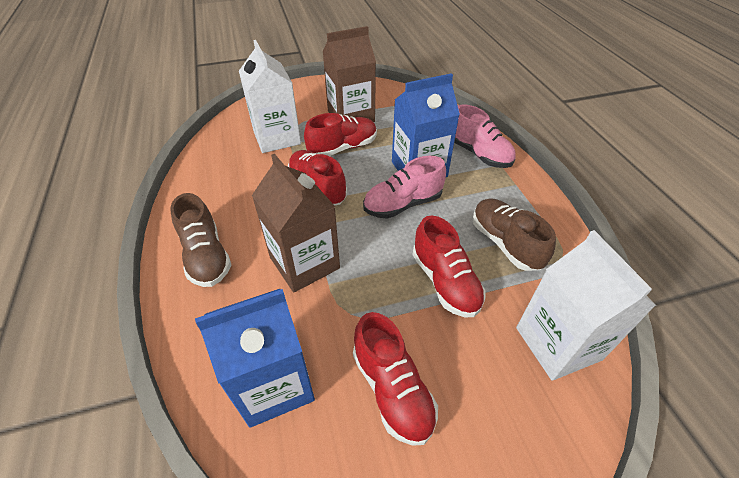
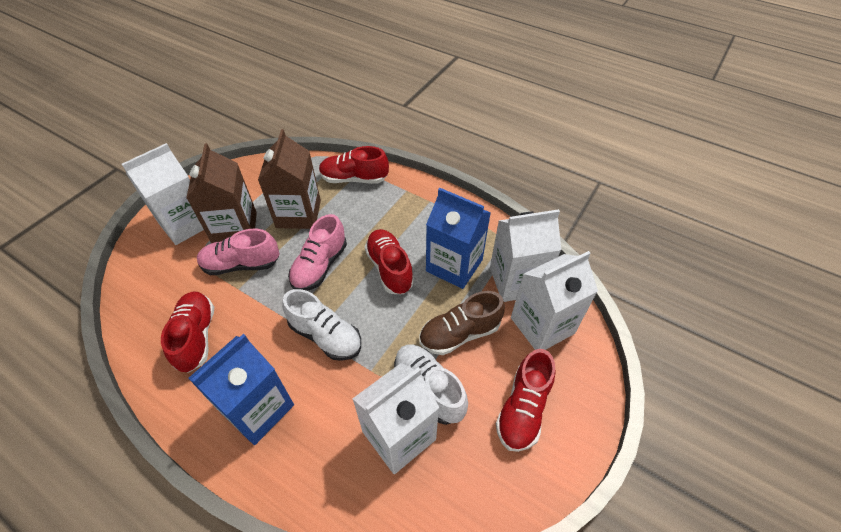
brown shoe: 2 -> 1
white carton: 2 -> 4
white shoe: 0 -> 2

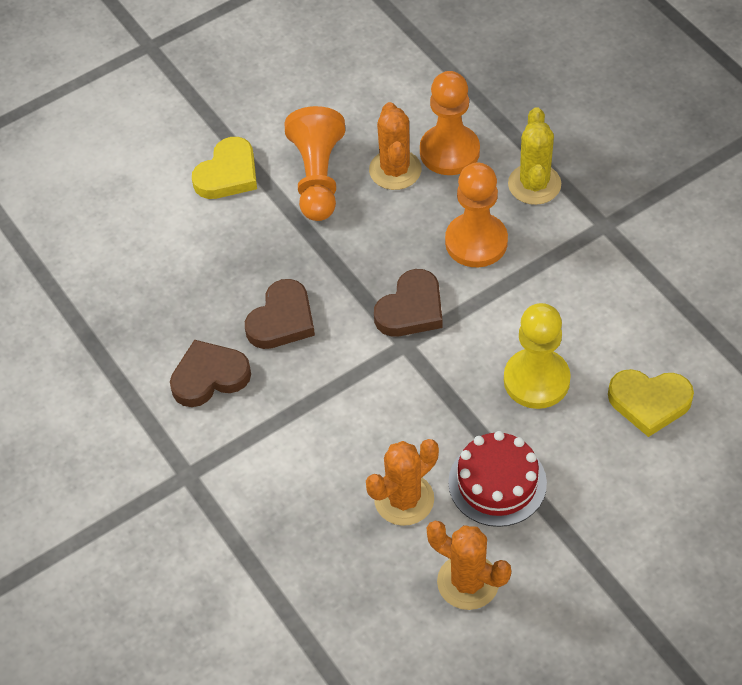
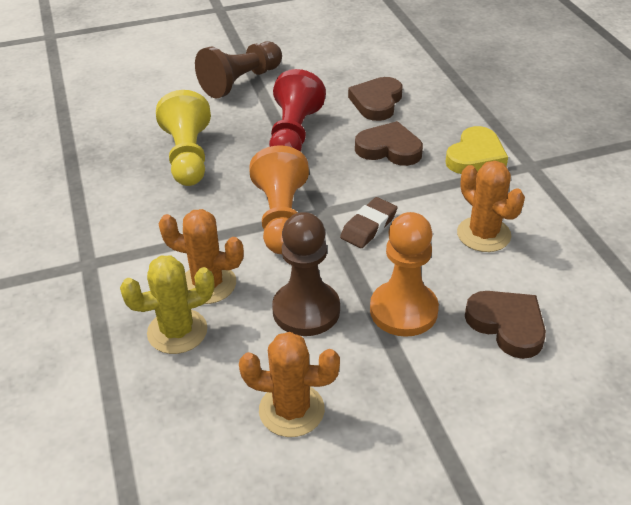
brown eraser: 0 -> 1
brown pawn: 0 -> 2
orange pawn: 3 -> 2
red cake: 1 -> 0
red pawn: 0 -> 1
yellow heart: 2 -> 1

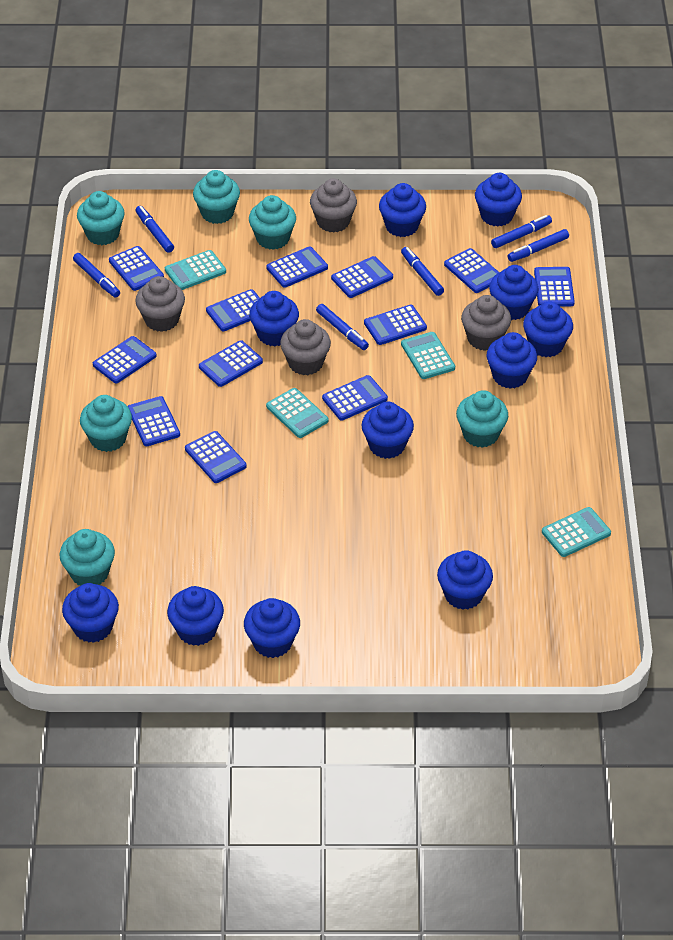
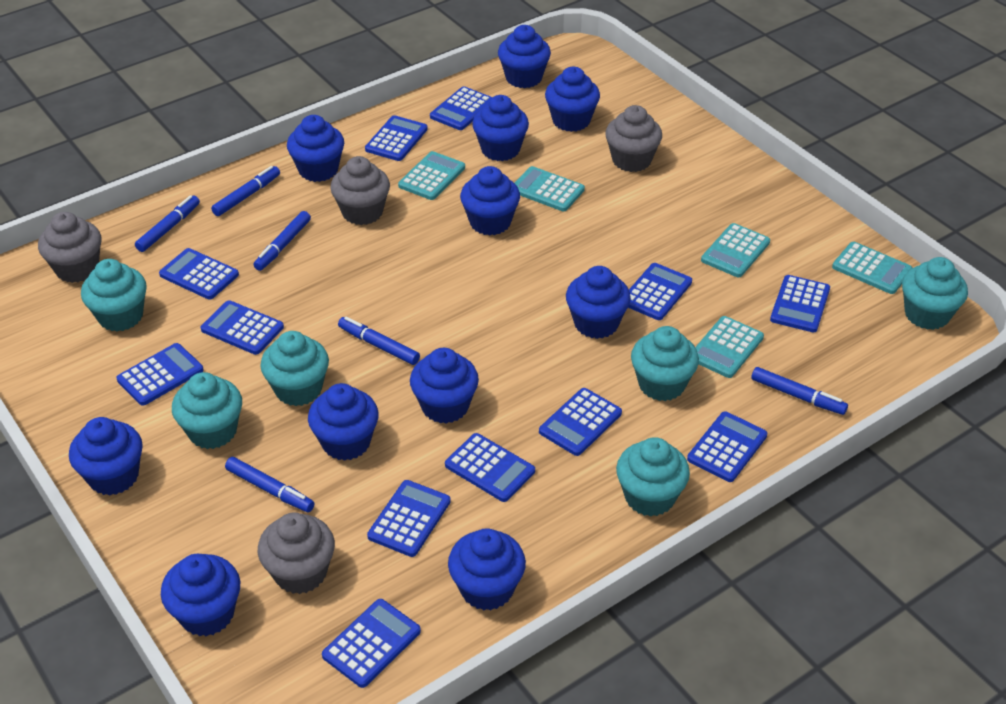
turquoise calculator: 4 -> 5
※ ※ ※
> _EXERCISE OBJECTIVE_: Return the complete material exactly as it appears, without images.

> _FINISHED TASK_:
brown shoe: 2 -> 1
white carton: 2 -> 4
white shoe: 0 -> 2

brown eraser: 0 -> 1
brown pawn: 0 -> 2
orange pawn: 3 -> 2
red cake: 1 -> 0
red pawn: 0 -> 1
yellow heart: 2 -> 1

turquoise calculator: 4 -> 5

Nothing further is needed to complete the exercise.